### Instructions to follow
Your task is to copy the listing exactly. Drop any pictures from the copy.

### Supplied data
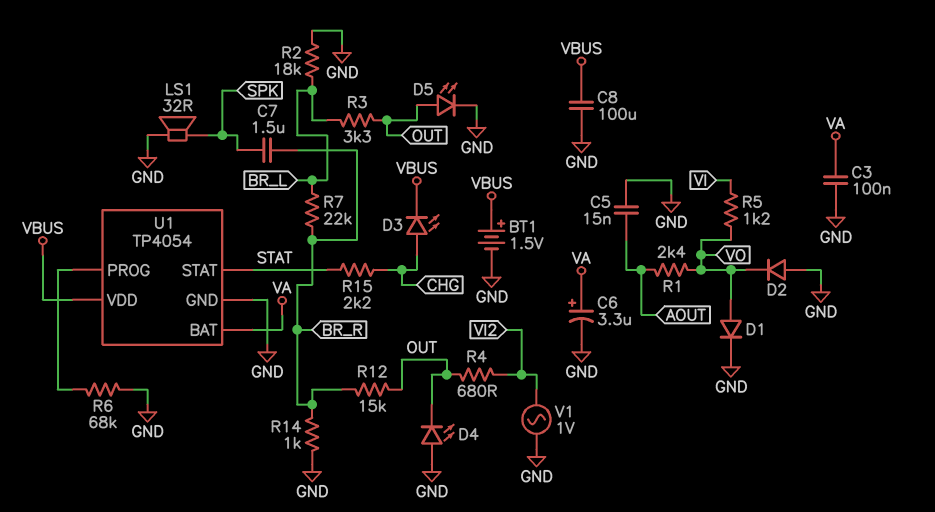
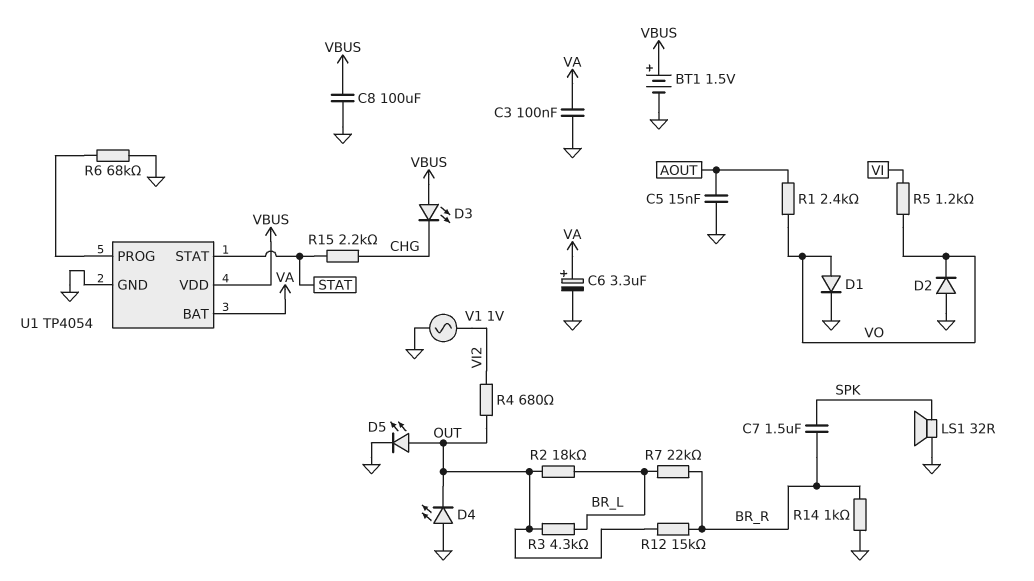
D3: LED (A CHG, K VBUS) -> LED (A VBUS, K CHG)
R2: 18k (BR_L, GND) -> 18k (BR_L, OUT)
R3: 3.3k (BR_L, OUT) -> 4.3k (BR_L, OUT)

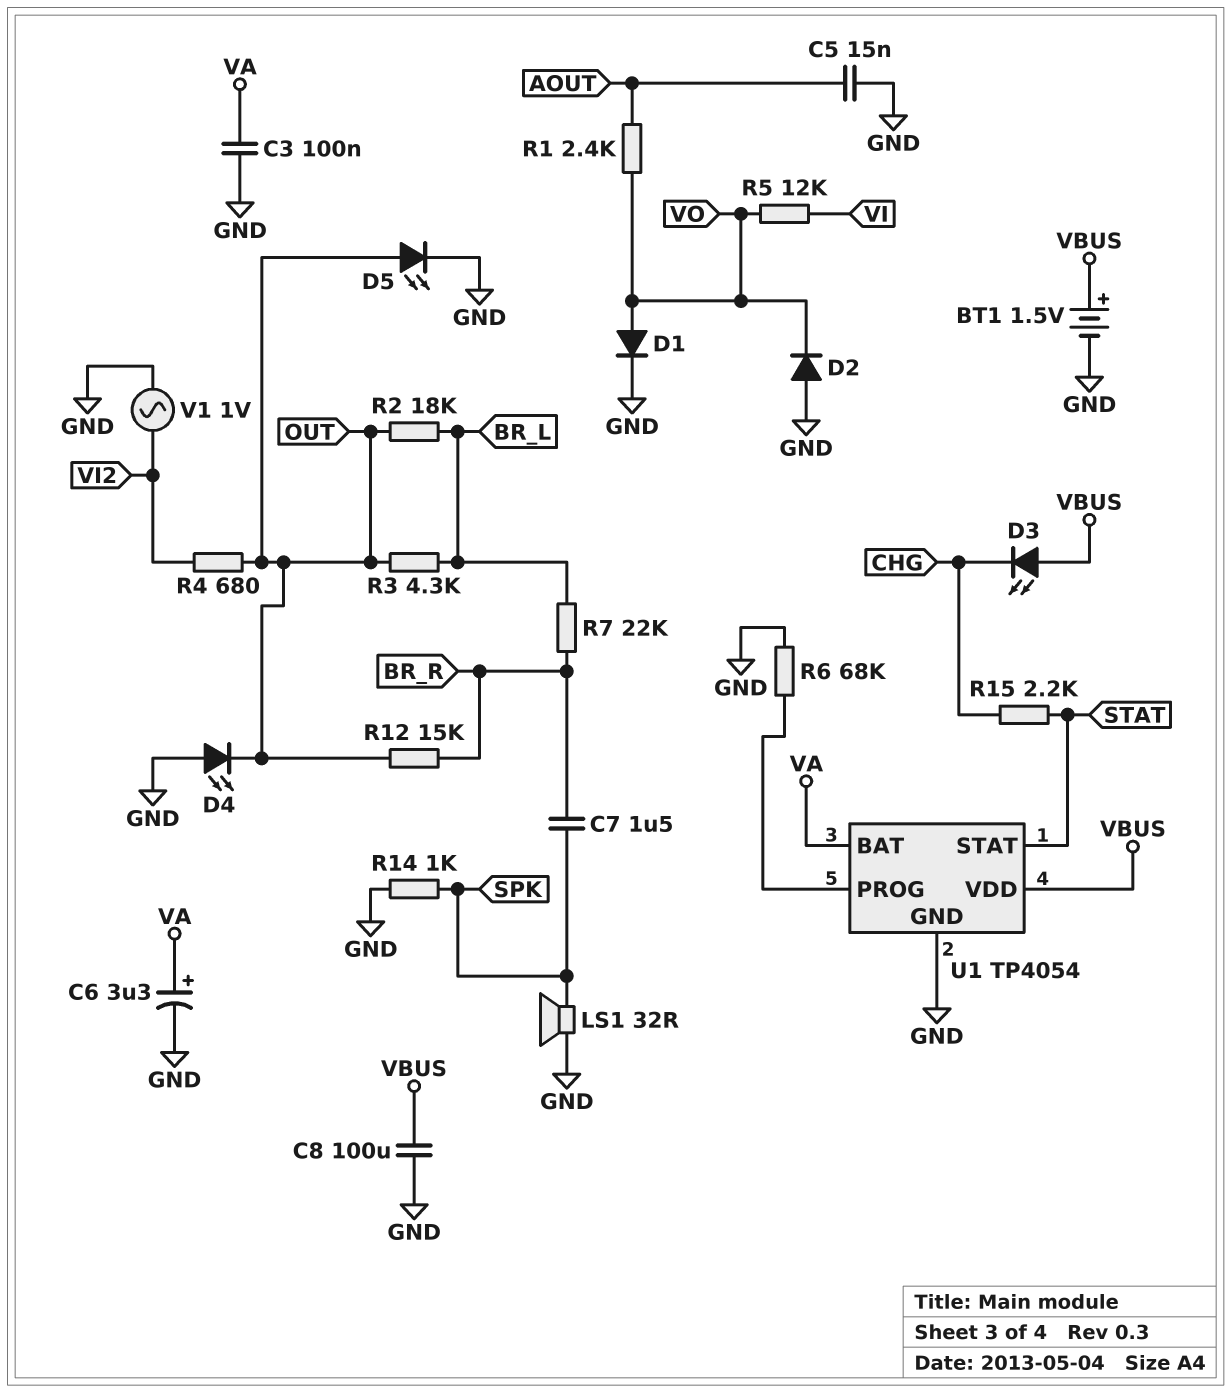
R5: 1.2k (VI, VO) -> 12k (VI, VO)
R14: 1k (BR_R, GND) -> 1k (GND, SPK)

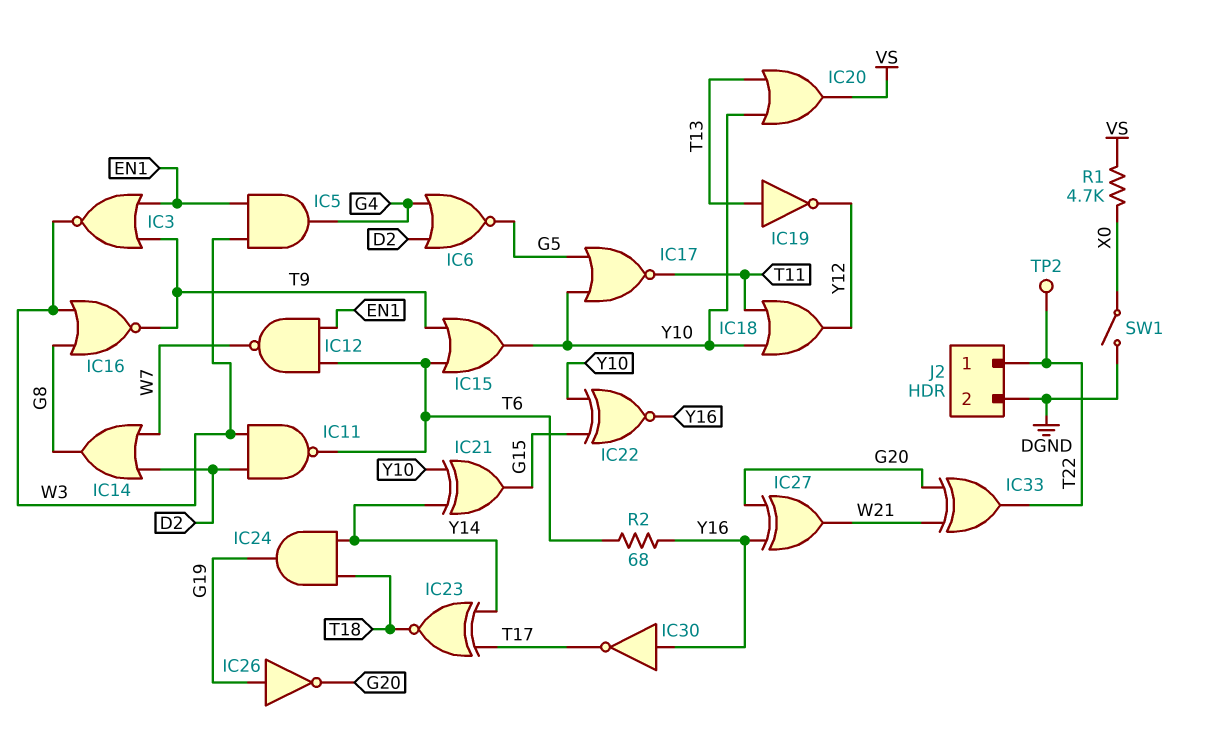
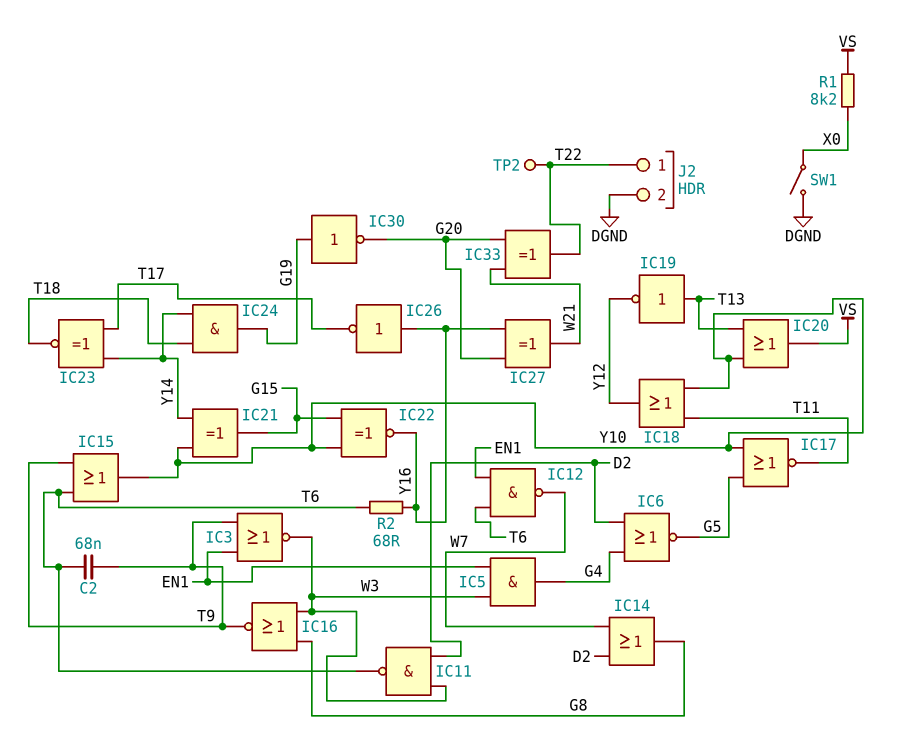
C2: none -> 68nF (T6, T9)
IC26: NOT (in G19, out G20) -> NOT (in Y16, out T17)
IC30: NOT (in Y16, out T17) -> NOT (in G19, out G20)
R1: 4.7k (VS, X0) -> 8.2k (VS, X0)

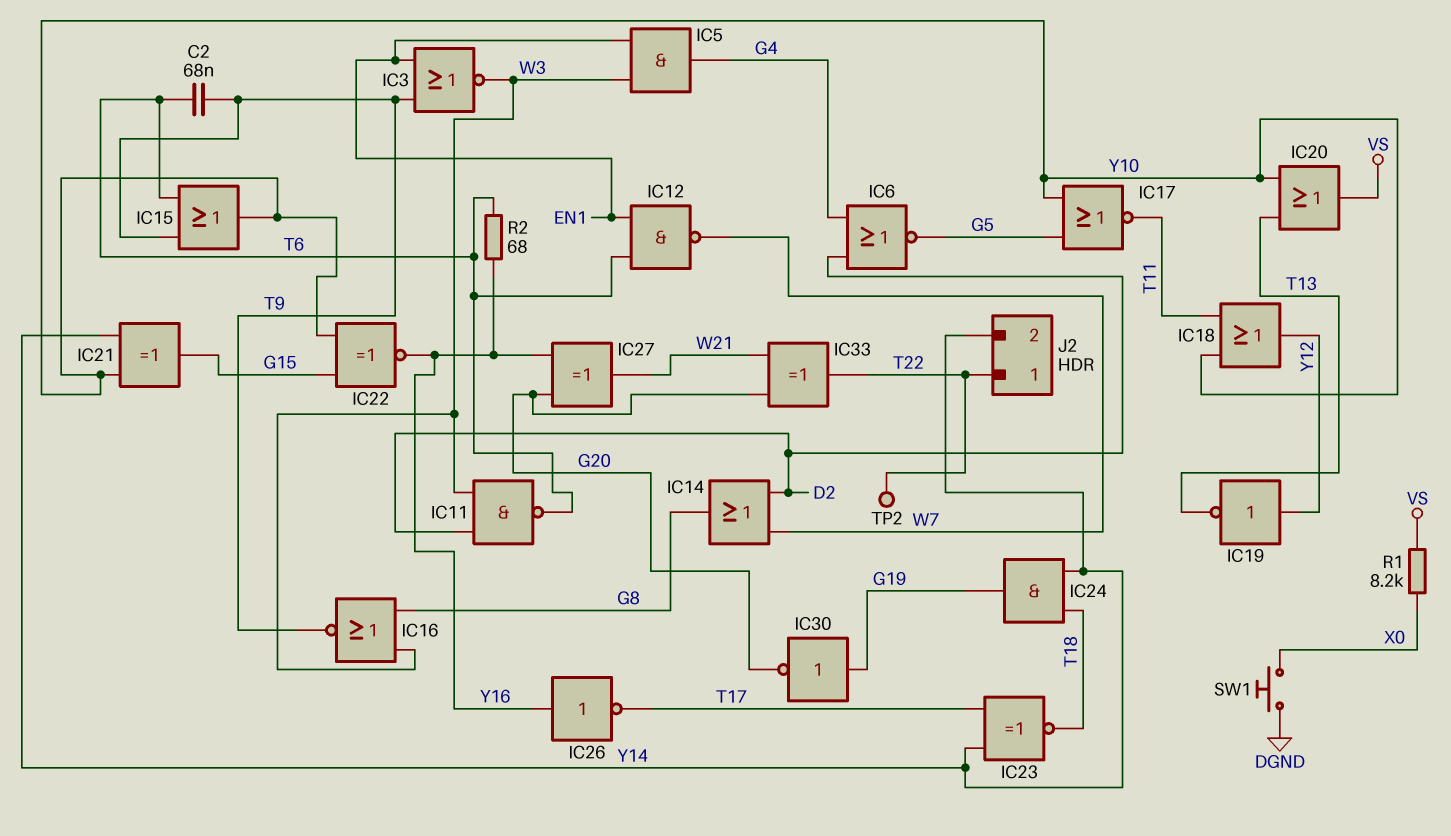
IC19: NOT (in T13, out Y12) -> NOT (in Y12, out T13)
J2 pin 2: DGND -> Y14
SW1: switch (DGND, X0) -> button (DGND, X0)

### Task output
D3: LED (A CHG, K VBUS) -> LED (A VBUS, K CHG)
R2: 18k (BR_L, GND) -> 18k (BR_L, OUT)
R3: 3.3k (BR_L, OUT) -> 4.3k (BR_L, OUT)

R5: 1.2k (VI, VO) -> 12k (VI, VO)
R14: 1k (BR_R, GND) -> 1k (GND, SPK)

C2: none -> 68nF (T6, T9)
IC26: NOT (in G19, out G20) -> NOT (in Y16, out T17)
IC30: NOT (in Y16, out T17) -> NOT (in G19, out G20)
R1: 4.7k (VS, X0) -> 8.2k (VS, X0)

IC19: NOT (in T13, out Y12) -> NOT (in Y12, out T13)
J2 pin 2: DGND -> Y14
SW1: switch (DGND, X0) -> button (DGND, X0)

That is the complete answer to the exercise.